▸ EXERCISE OBJECTIVE
Search the entries for the word "turquoise". Copy every line that holds it.

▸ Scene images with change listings
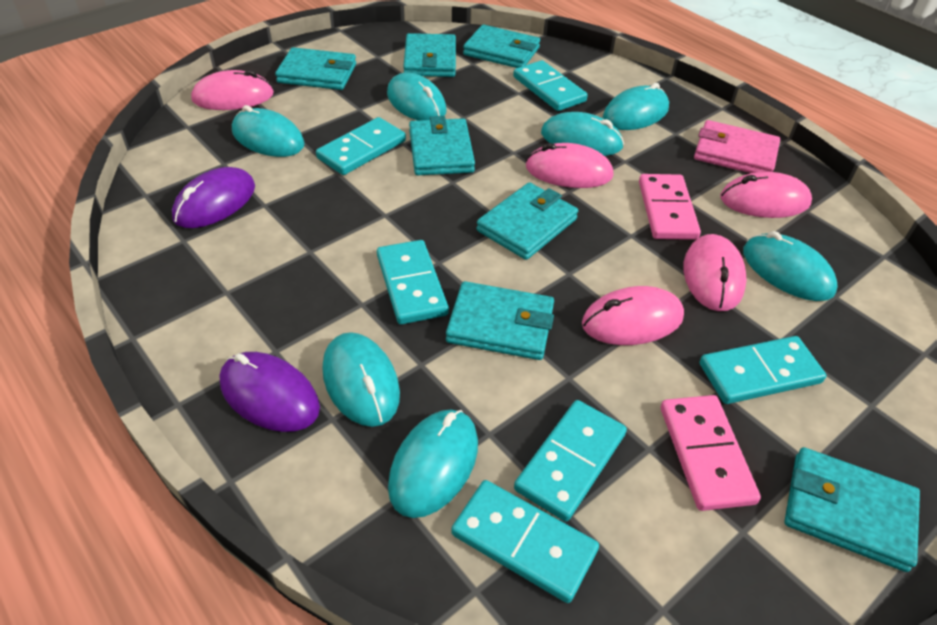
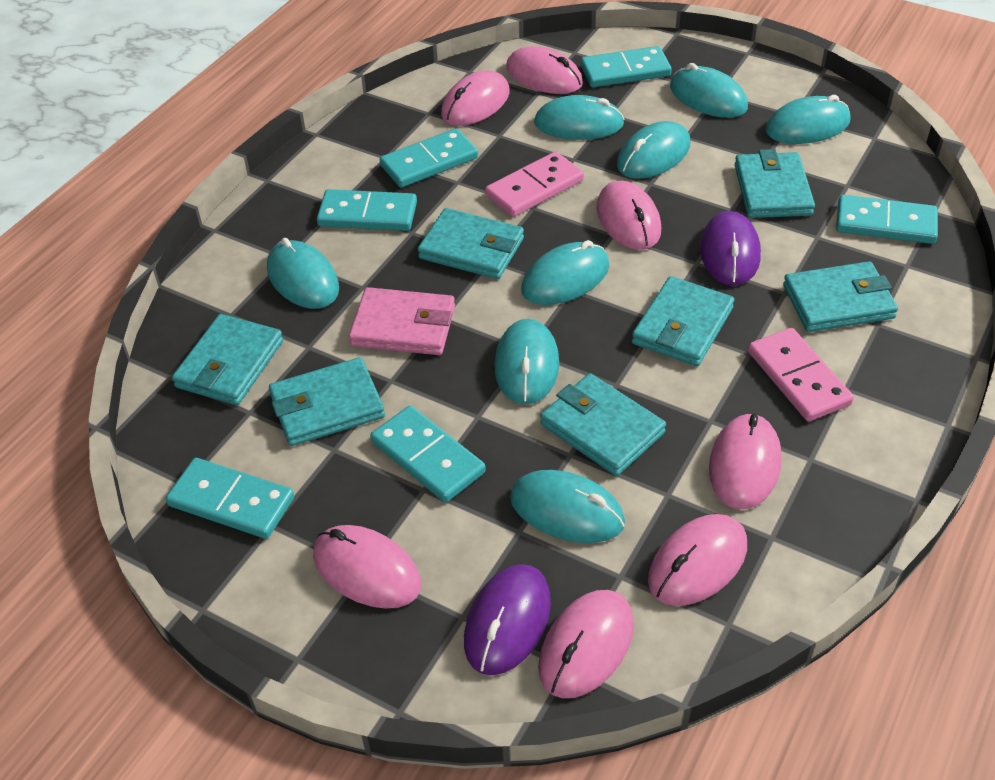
pink mouse: 5 -> 7
turquoise mouse: 7 -> 8

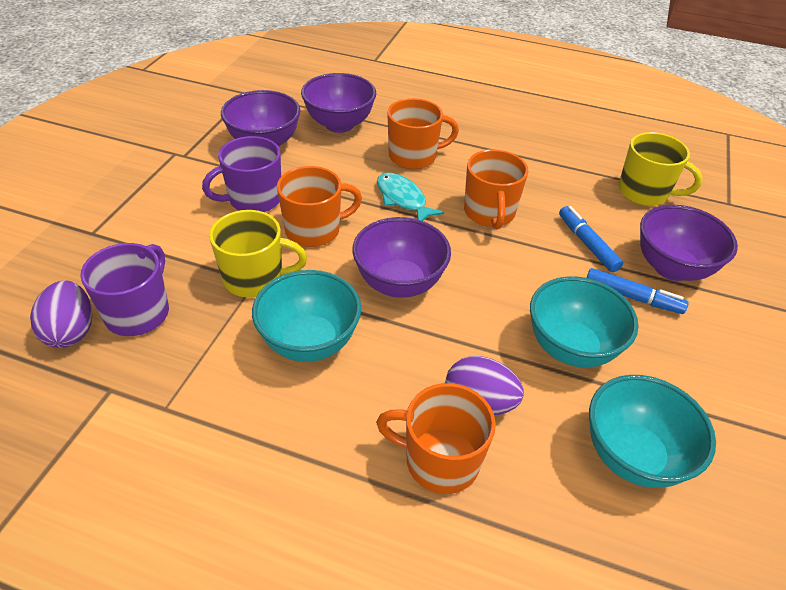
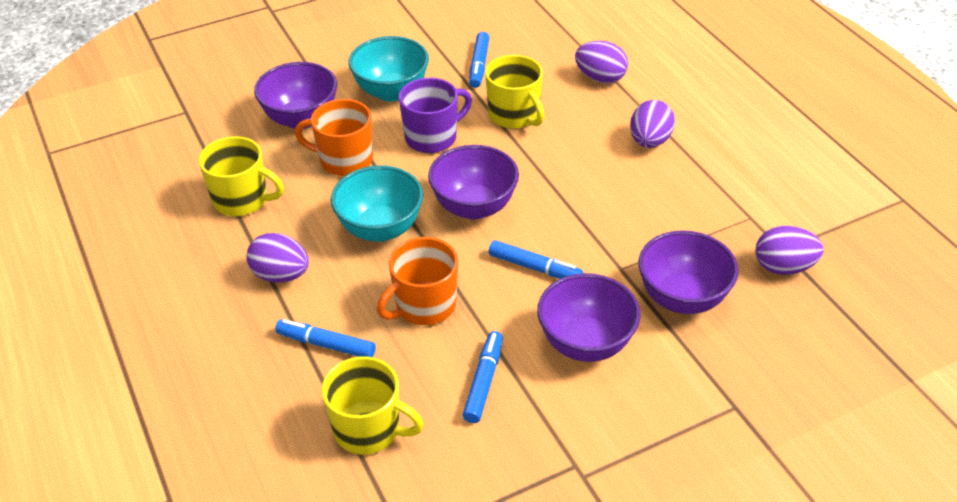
blue marker: 2 -> 4
orange mug: 4 -> 2
purple egg: 2 -> 4
purple mug: 2 -> 1
turquoise bowl: 3 -> 2
turquoise fish: 1 -> 0
yellow mug: 2 -> 3

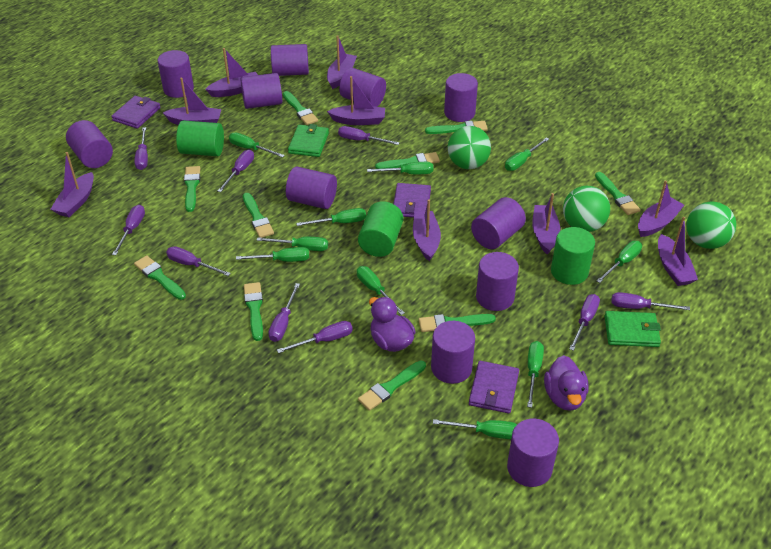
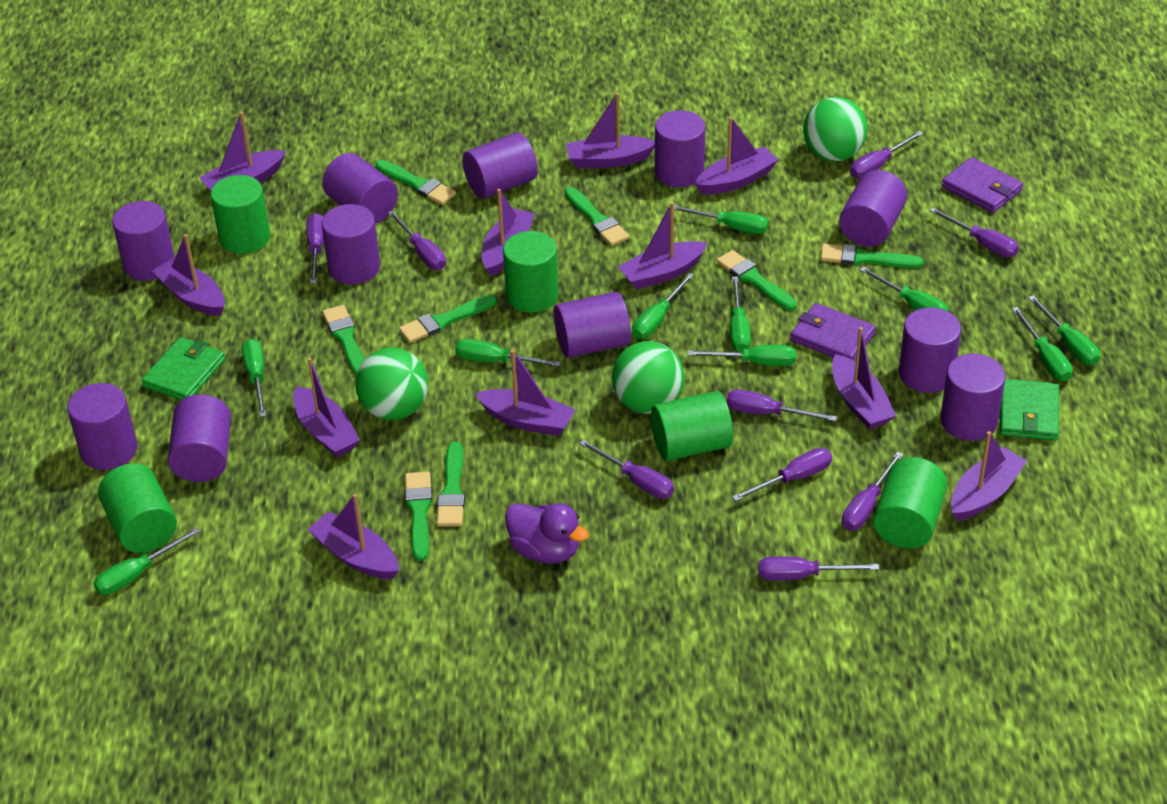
green brush: 10 -> 8
green cylinder: 3 -> 5
purple boat: 9 -> 11
purple duck: 2 -> 1
purple wallet: 3 -> 2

▸ OUTPUT FOR THIS TASK
turquoise mouse: 7 -> 8
turquoise bowl: 3 -> 2
turquoise fish: 1 -> 0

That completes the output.